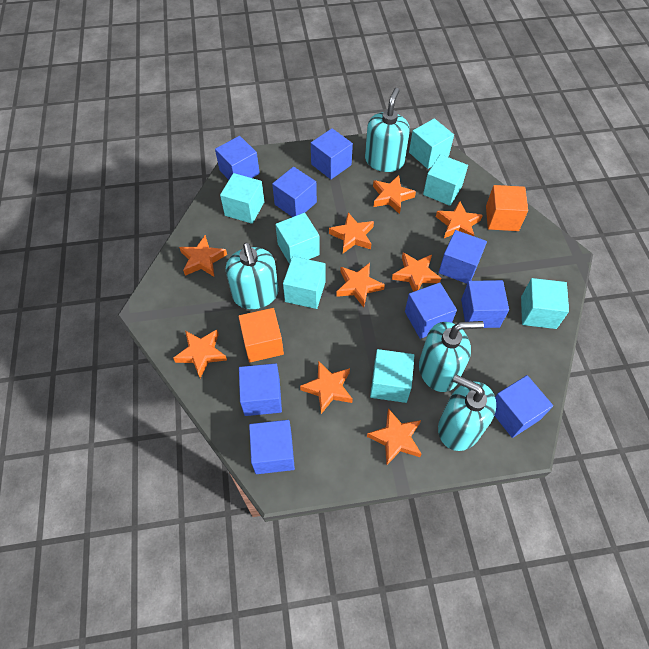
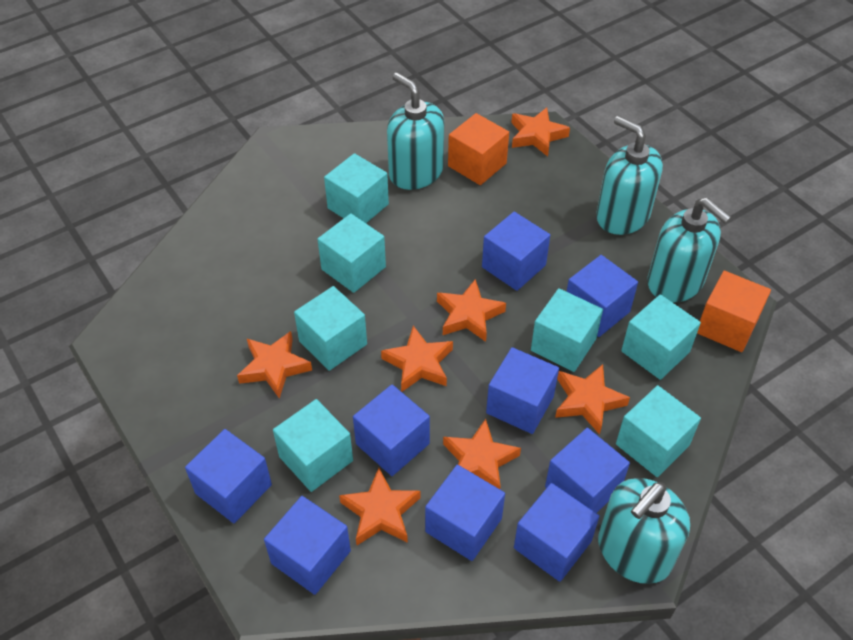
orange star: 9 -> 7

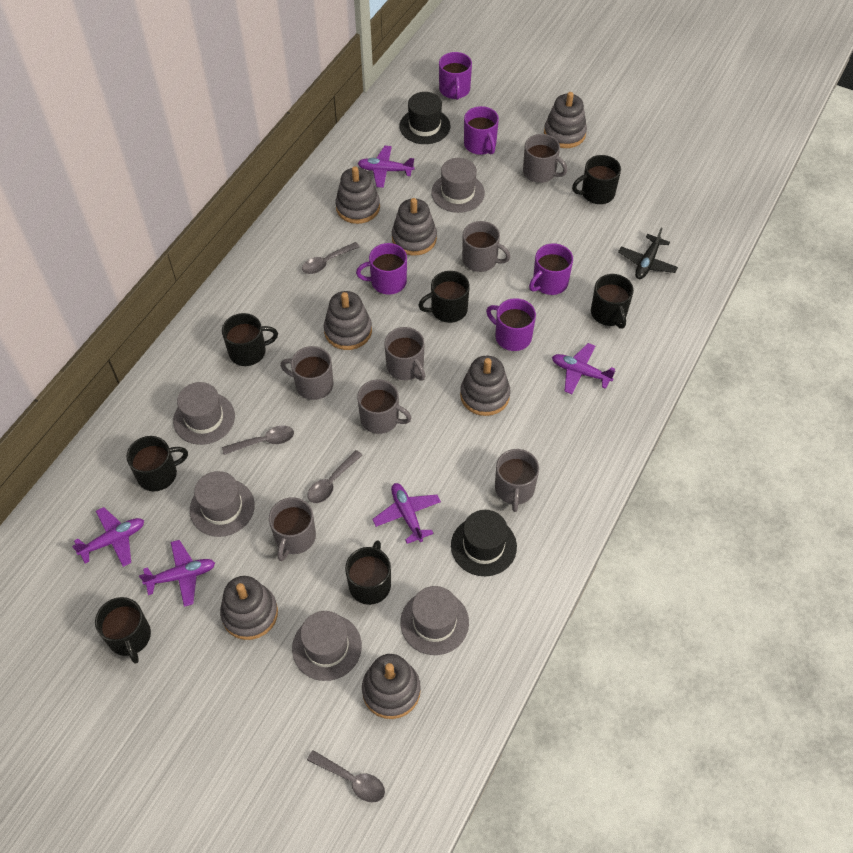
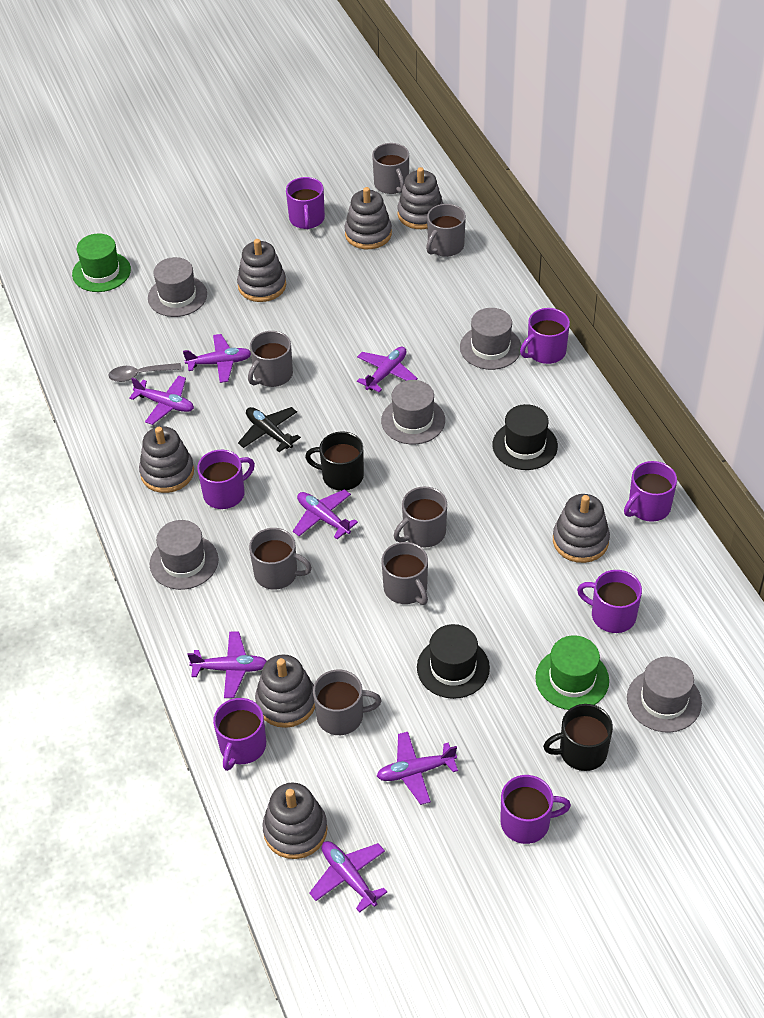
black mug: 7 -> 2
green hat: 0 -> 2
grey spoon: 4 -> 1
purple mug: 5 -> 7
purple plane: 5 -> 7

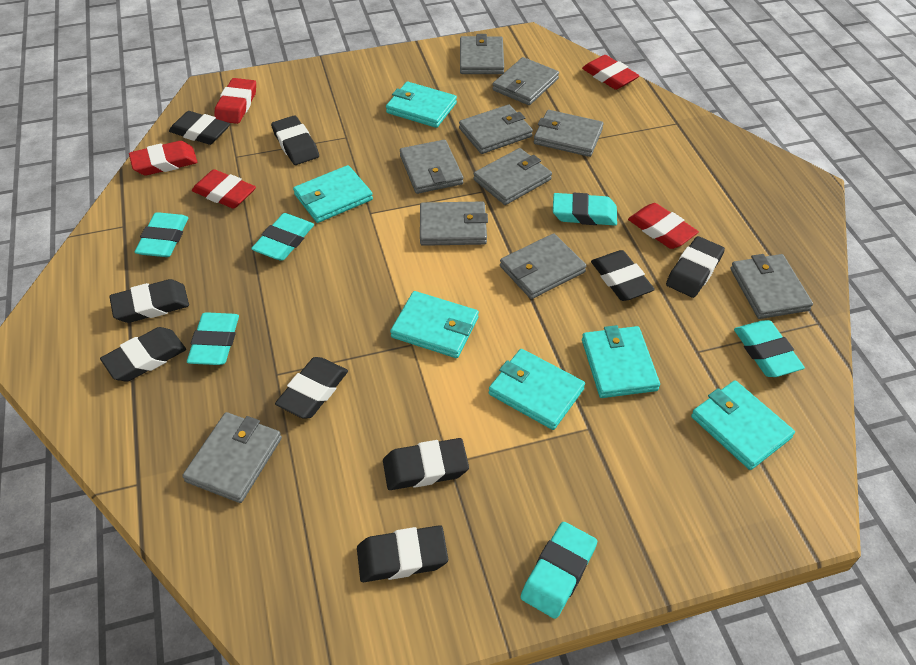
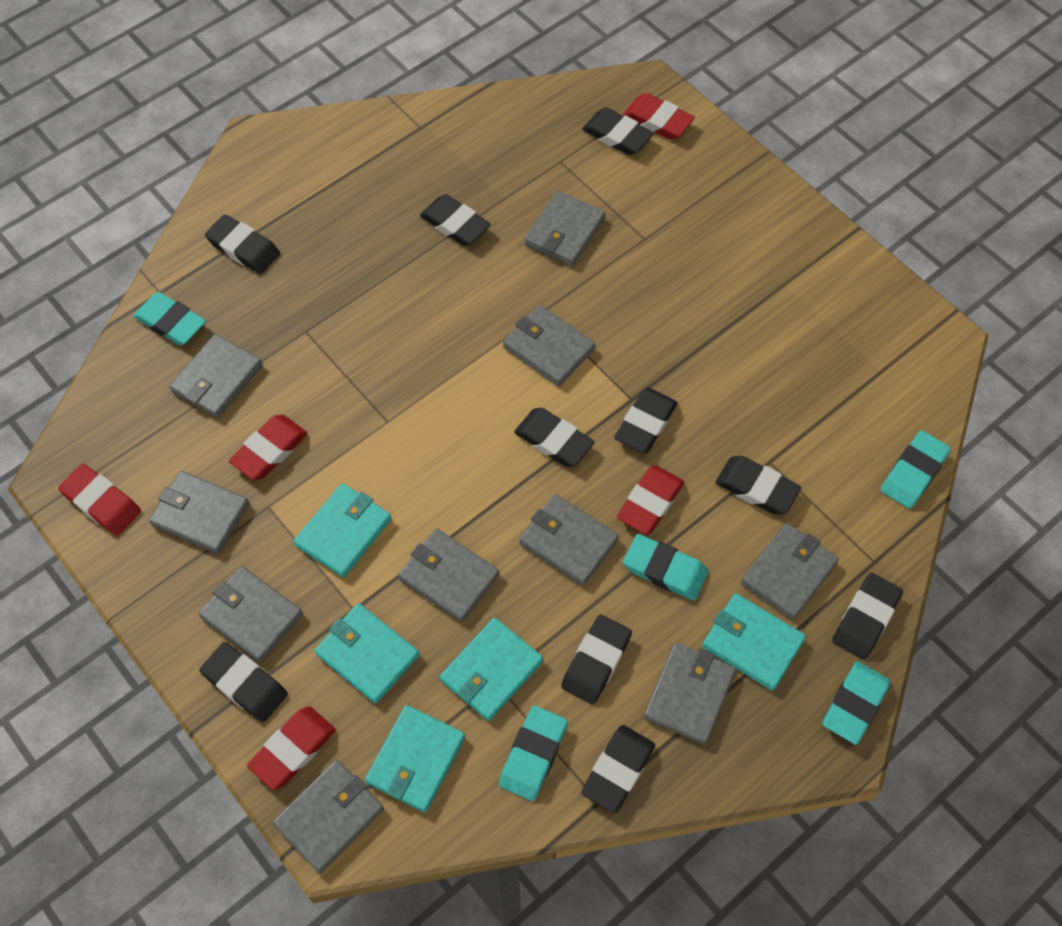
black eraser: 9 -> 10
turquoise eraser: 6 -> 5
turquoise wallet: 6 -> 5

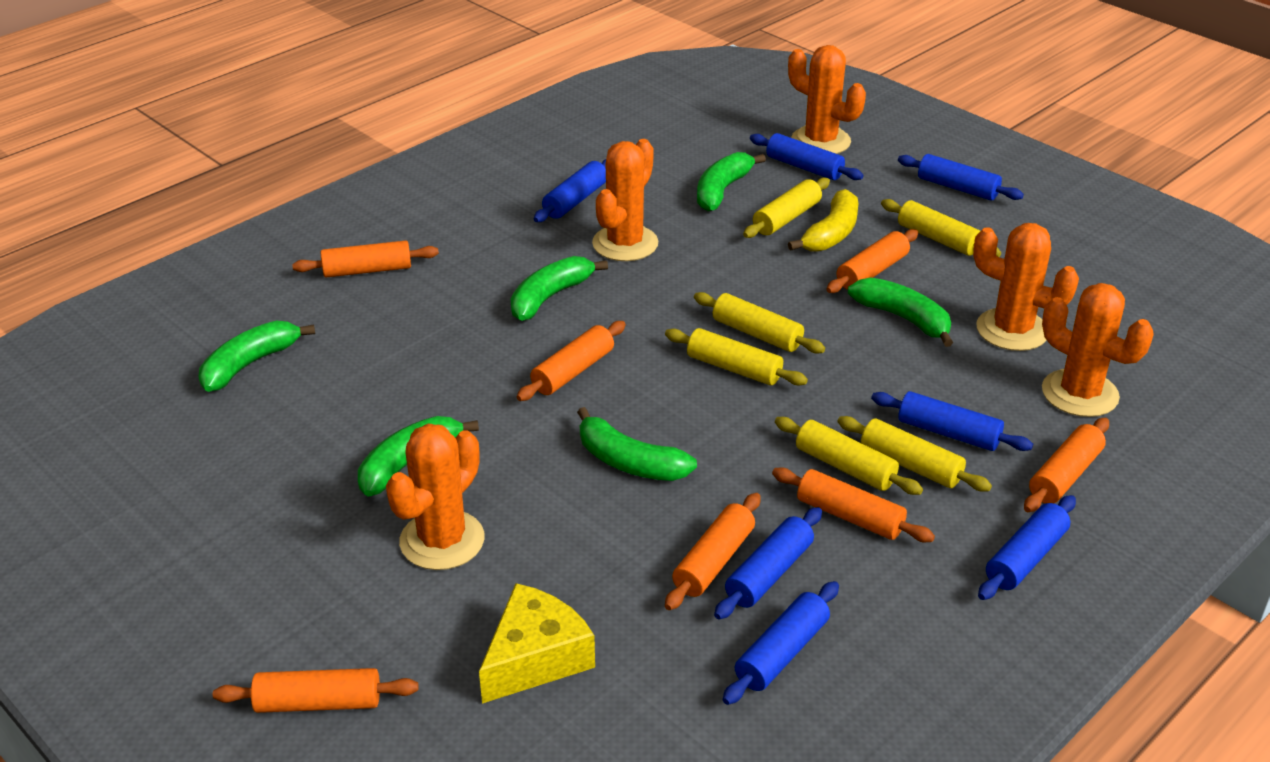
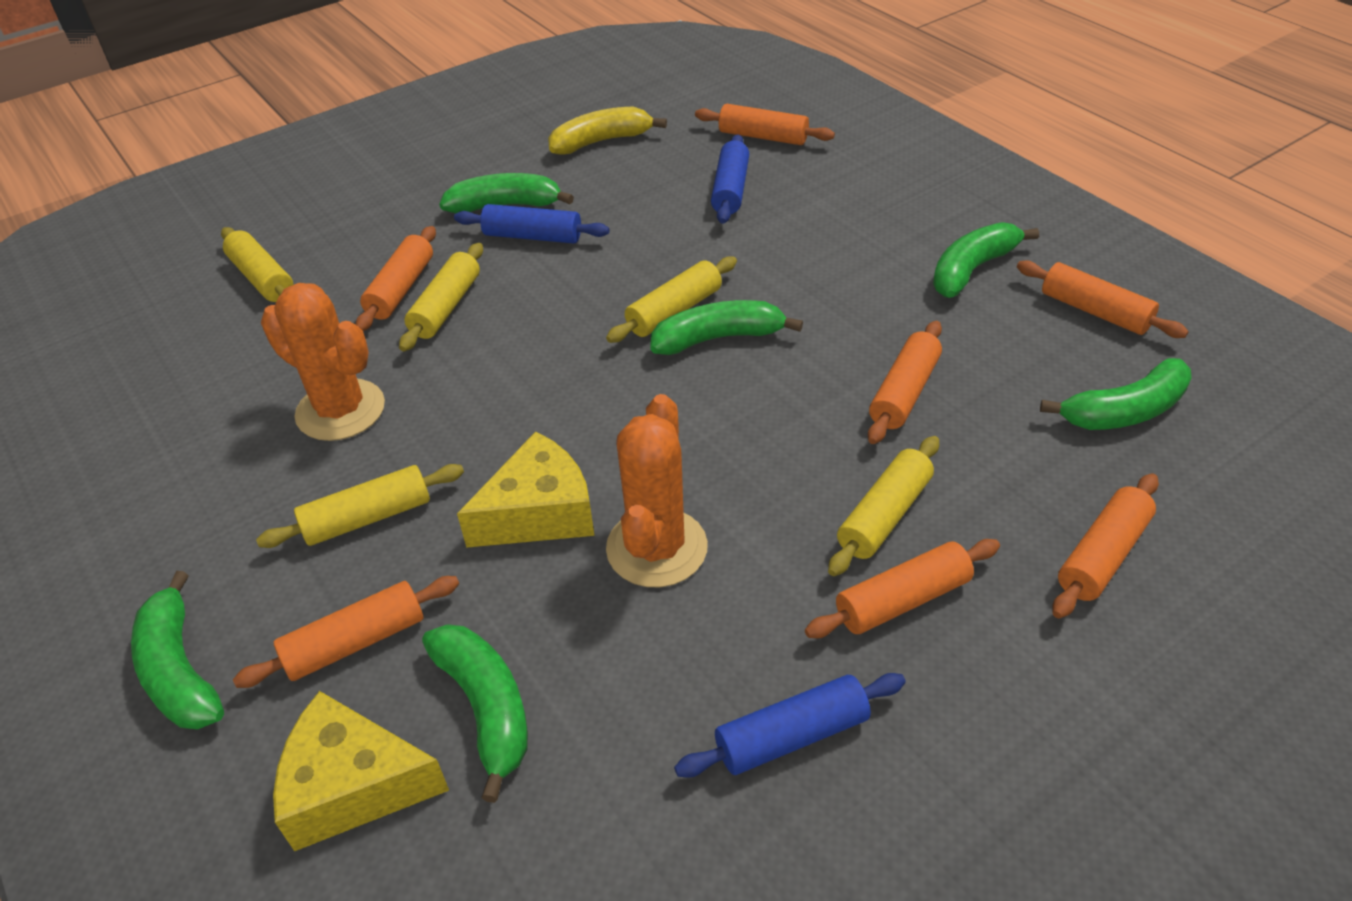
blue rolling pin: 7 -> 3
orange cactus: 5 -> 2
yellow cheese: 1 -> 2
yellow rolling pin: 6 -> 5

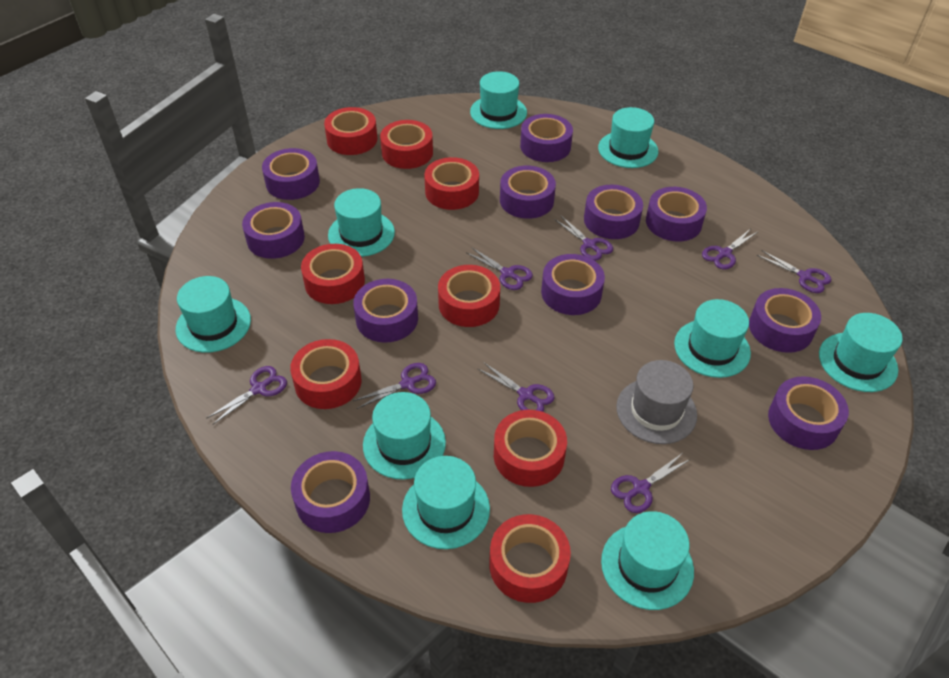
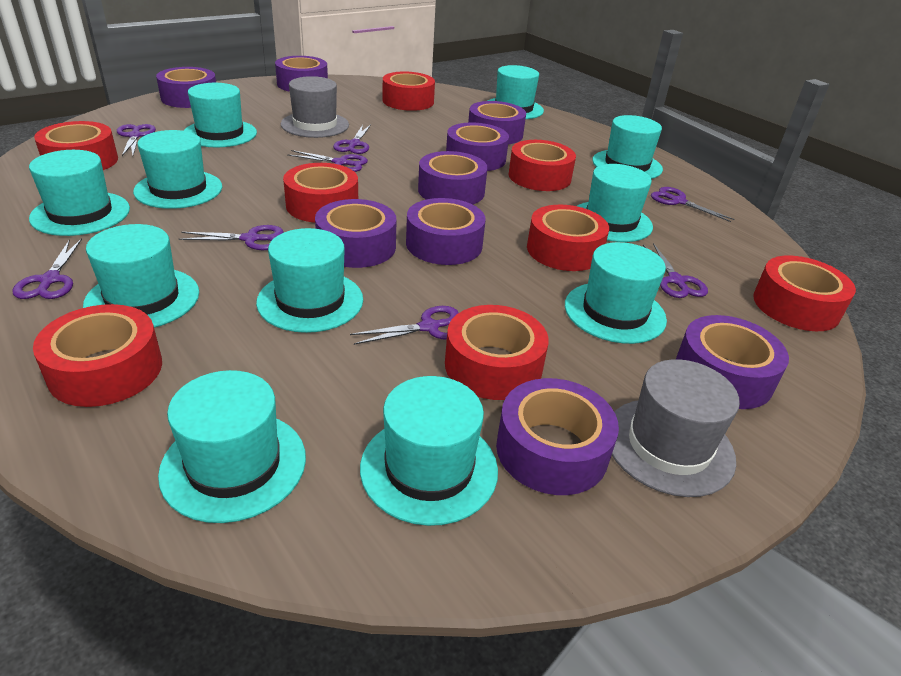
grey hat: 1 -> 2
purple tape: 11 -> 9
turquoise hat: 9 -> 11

* [Aim of the task]
What is needed is a word-for-word copy of the lines from the one containing "green hat: 0 -> 2" through the final line of the records above, both included, with the pictures left out.

* [Answer for this exercise]
green hat: 0 -> 2
grey spoon: 4 -> 1
purple mug: 5 -> 7
purple plane: 5 -> 7

black eraser: 9 -> 10
turquoise eraser: 6 -> 5
turquoise wallet: 6 -> 5

blue rolling pin: 7 -> 3
orange cactus: 5 -> 2
yellow cheese: 1 -> 2
yellow rolling pin: 6 -> 5

grey hat: 1 -> 2
purple tape: 11 -> 9
turquoise hat: 9 -> 11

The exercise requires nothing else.